<<<<

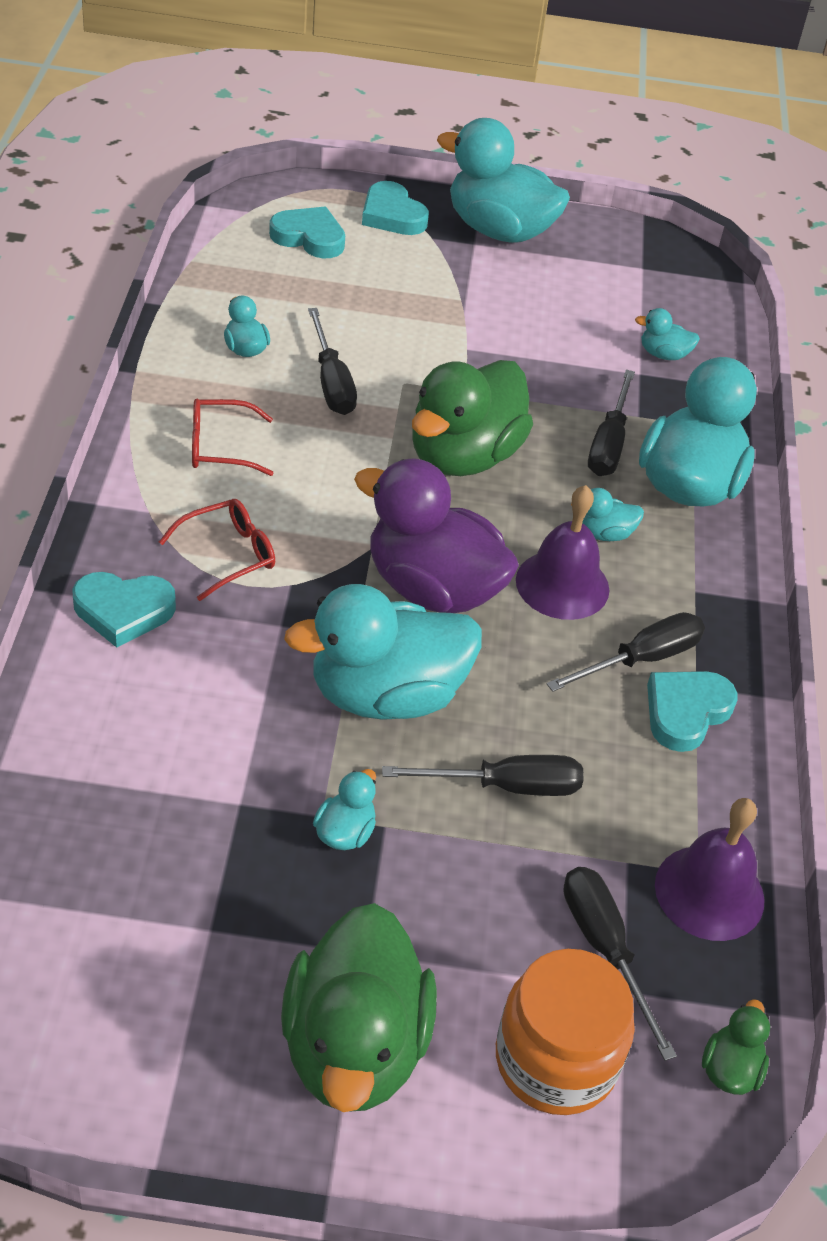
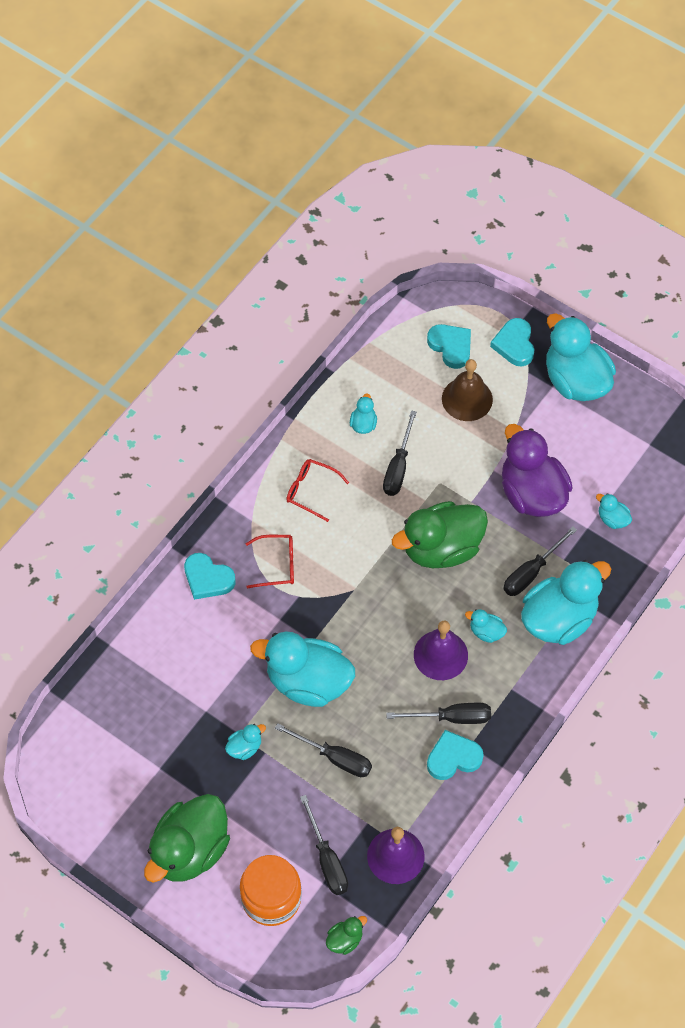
camera: 35 degrees right, 15 degrees up
(372, 284) = (467, 399): none -> brown bell
(432, 588) = (370, 628): purple duck -> purple duck (532, 493)
(605, 949) = (327, 859): black screwdriver -> black screwdriver turned 150 degrees clockwise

>>>>

## [WHAT TO WORK ON]
Each line from the line holding "(432, 588) = (370, 628): purple" through the end of the material above is to be printed exactly, both ends included, and no other line is to appear.

## [RESULT FOR THIS TASK]
(432, 588) = (370, 628): purple duck -> purple duck (532, 493)
(605, 949) = (327, 859): black screwdriver -> black screwdriver turned 150 degrees clockwise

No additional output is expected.